*EXTRACTED MATERIAL*:
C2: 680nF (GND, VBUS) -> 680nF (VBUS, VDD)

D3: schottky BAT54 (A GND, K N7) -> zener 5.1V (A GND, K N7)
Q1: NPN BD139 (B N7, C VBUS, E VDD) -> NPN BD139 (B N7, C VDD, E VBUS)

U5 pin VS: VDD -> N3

* * *

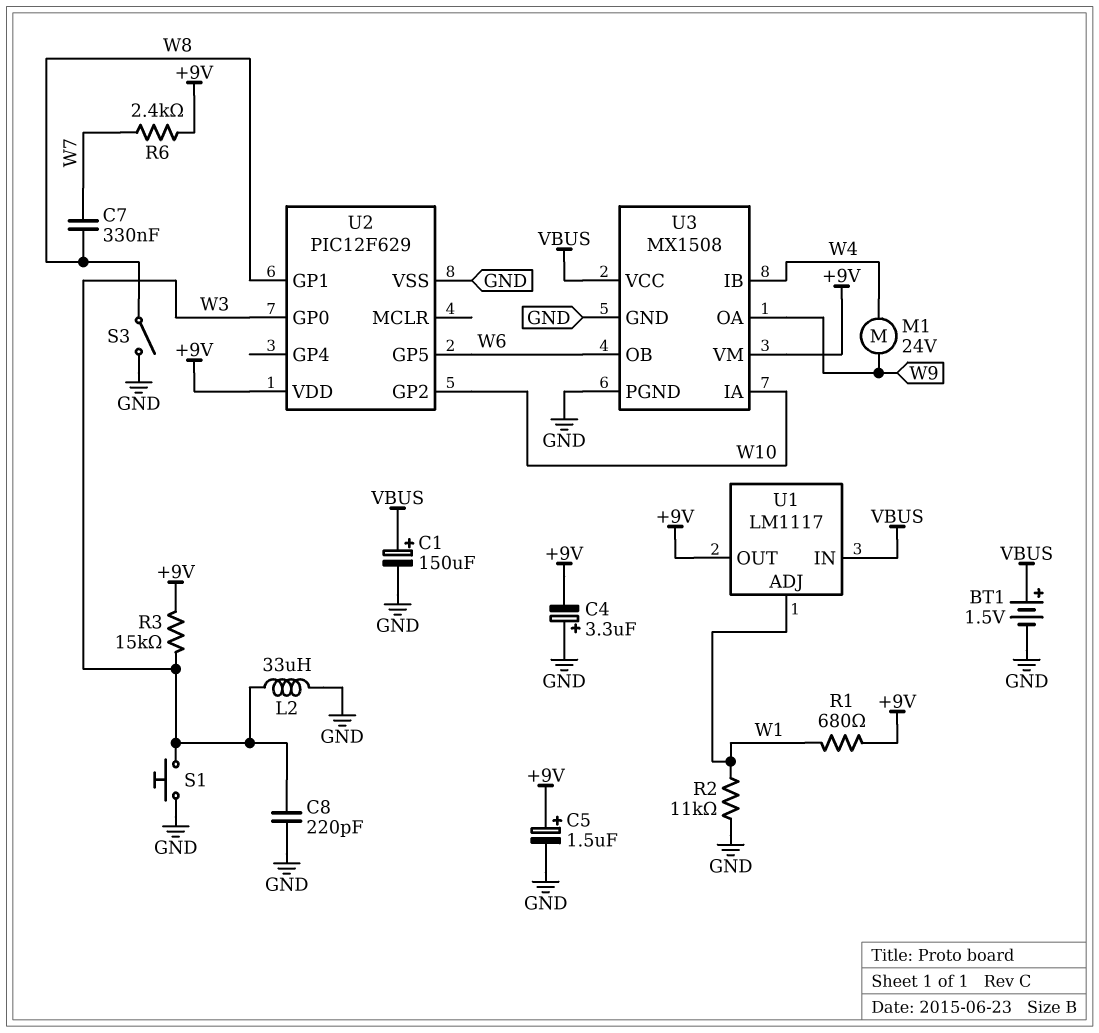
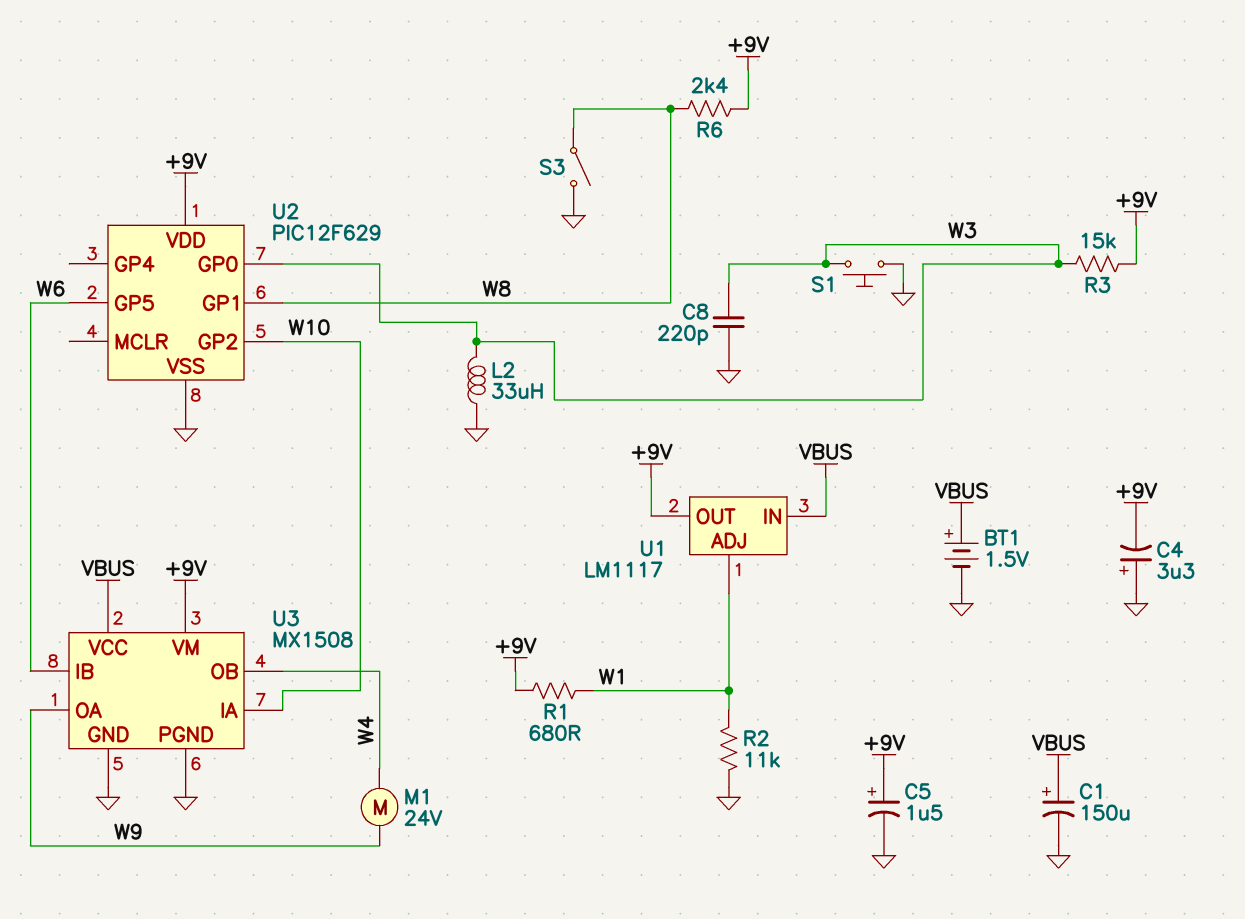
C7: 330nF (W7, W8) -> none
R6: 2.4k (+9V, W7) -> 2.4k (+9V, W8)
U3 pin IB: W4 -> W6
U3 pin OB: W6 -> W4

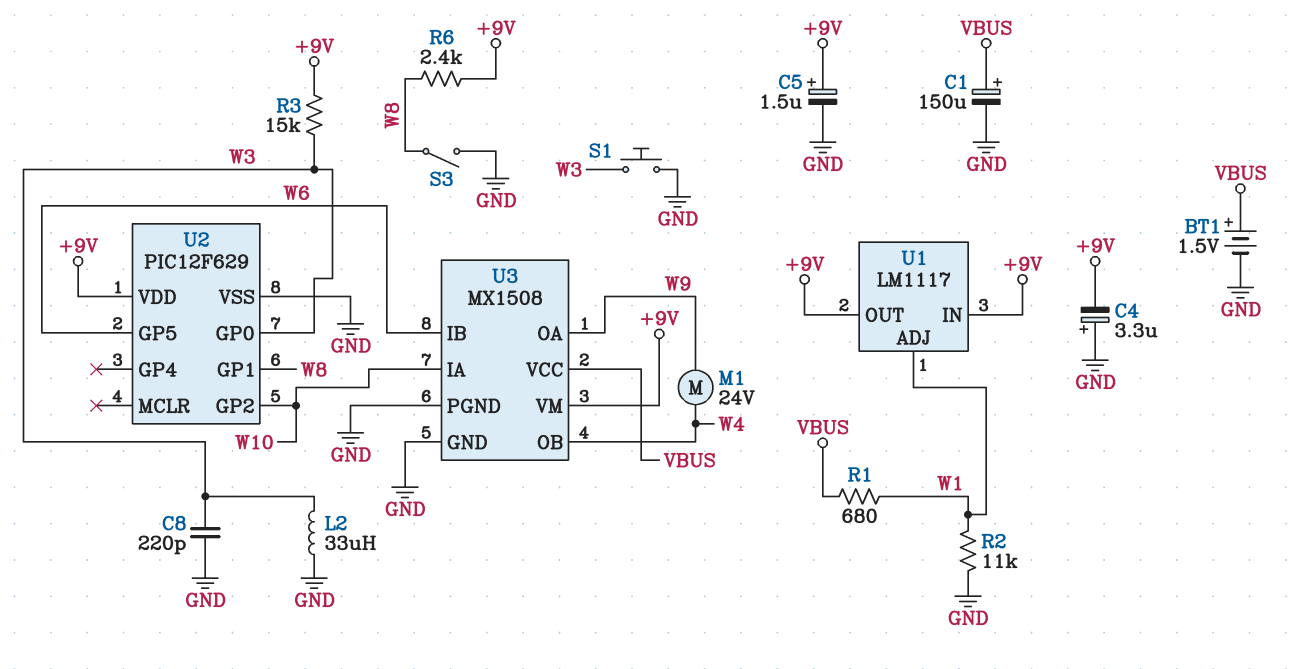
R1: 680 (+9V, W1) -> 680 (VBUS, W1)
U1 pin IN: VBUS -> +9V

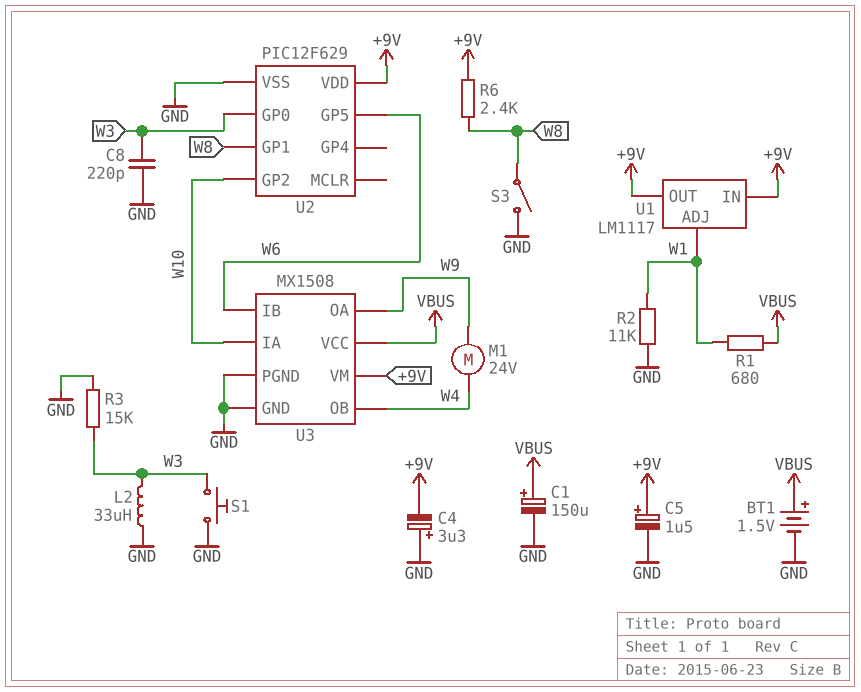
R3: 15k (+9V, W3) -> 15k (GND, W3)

*TASK GOAL*: Write out each line above containing "VBUS".

*WRITTEN REPLY*:
C2: 680nF (GND, VBUS) -> 680nF (VBUS, VDD)
Q1: NPN BD139 (B N7, C VBUS, E VDD) -> NPN BD139 (B N7, C VDD, E VBUS)
R1: 680 (+9V, W1) -> 680 (VBUS, W1)
U1 pin IN: VBUS -> +9V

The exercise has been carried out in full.